→ **WHAT TO PRODUCE**
Excluding any images, copy all of the lines below precisely as written.

→ **RECORDS**
▼
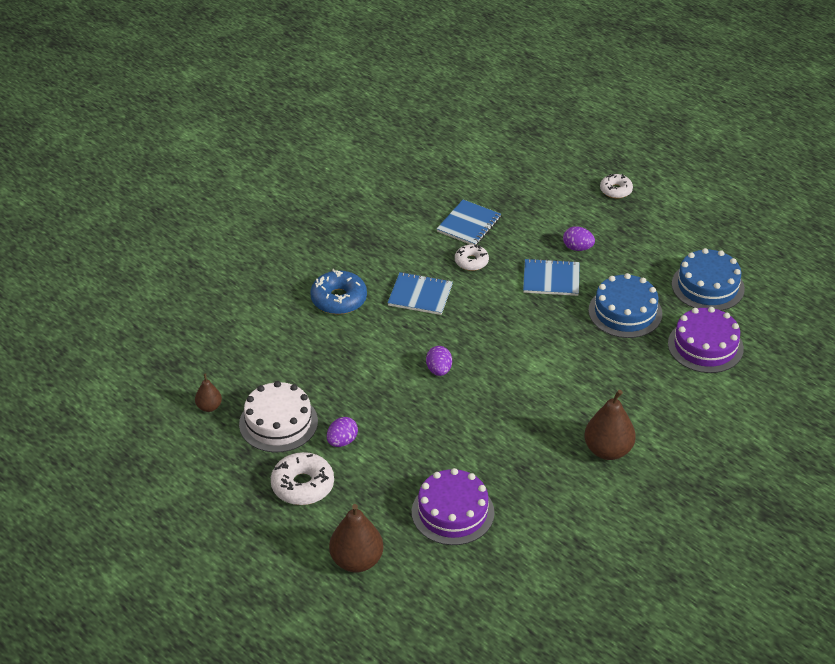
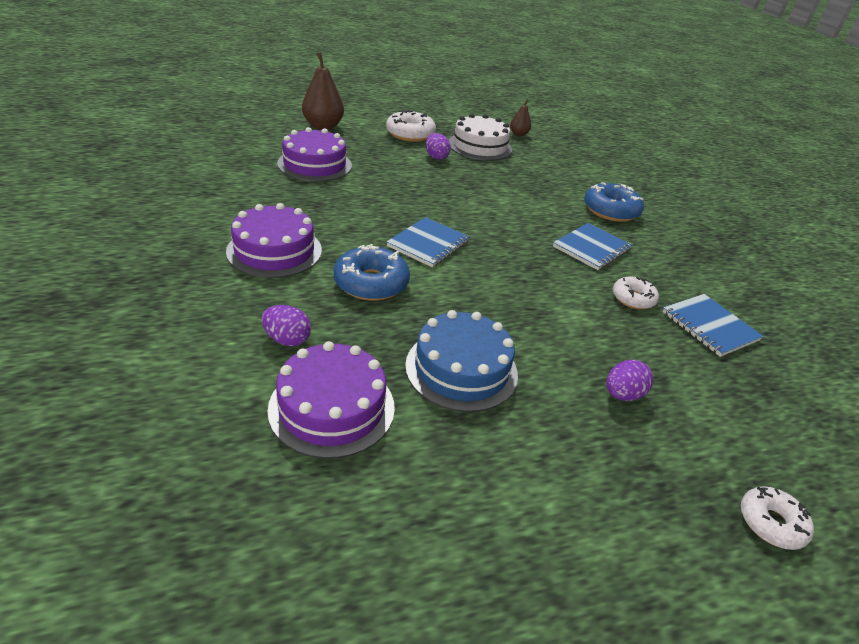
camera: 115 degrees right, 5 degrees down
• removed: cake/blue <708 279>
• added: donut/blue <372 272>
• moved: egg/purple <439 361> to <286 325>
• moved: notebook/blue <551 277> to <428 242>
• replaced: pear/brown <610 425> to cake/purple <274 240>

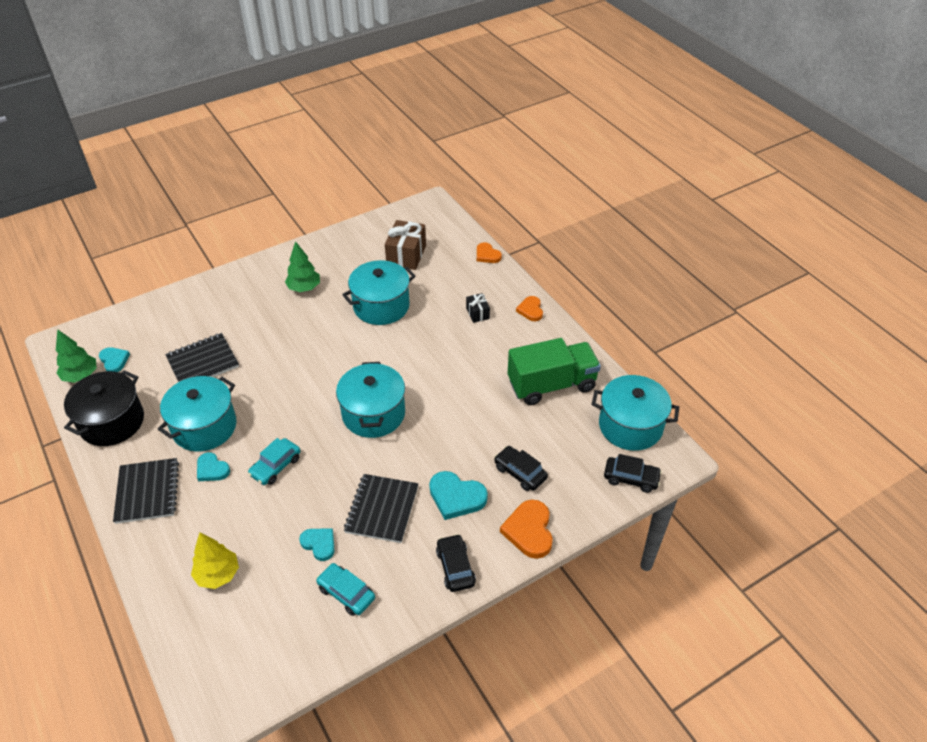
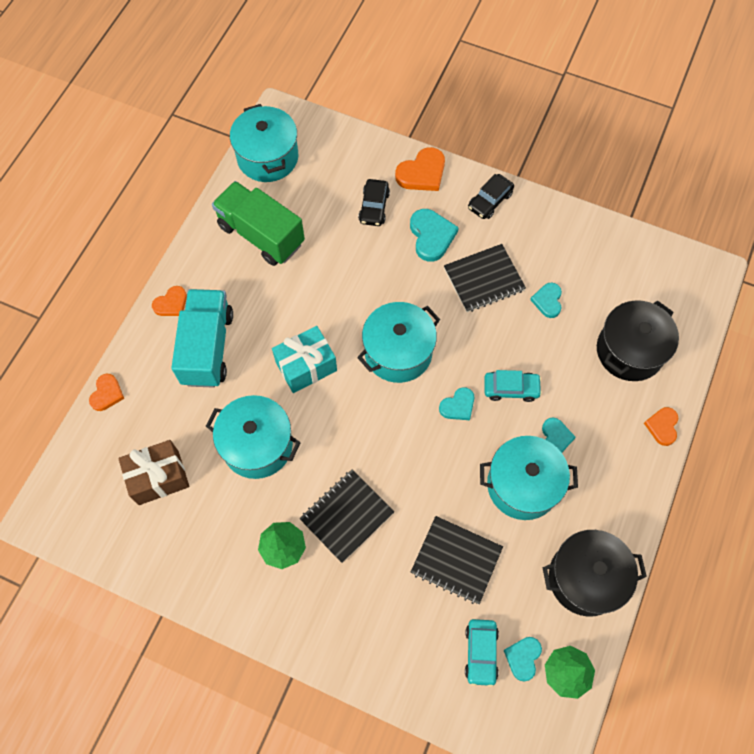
camera: 125 degrees left, 20 degrees up
• removed: car/black <633 473>
• added: gift/turquoise <304 359>
• added: heart/turquoise <456 403>
• added: heart/orange <661 426>
• moved: notebook/black <146 491> to <347 516>
• moved: car/turquoise <345 589> to <482 653>
• replaced: tree/yellow <215 560> to pot/black <638 340>
• replaced: gift/black <478 308> to truck/turquoise <202 338>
▲
→ **EXERCISE RESULT**
camera: 115 degrees right, 5 degrees down
• removed: cake/blue <708 279>
• added: donut/blue <372 272>
• moved: egg/purple <439 361> to <286 325>
• moved: notebook/blue <551 277> to <428 242>
• replaced: pear/brown <610 425> to cake/purple <274 240>

camera: 125 degrees left, 20 degrees up
• removed: car/black <633 473>
• added: gift/turquoise <304 359>
• added: heart/turquoise <456 403>
• added: heart/orange <661 426>
• moved: notebook/black <146 491> to <347 516>
• moved: car/turquoise <345 589> to <482 653>
• replaced: tree/yellow <215 560> to pot/black <638 340>
• replaced: gift/black <478 308> to truck/turquoise <202 338>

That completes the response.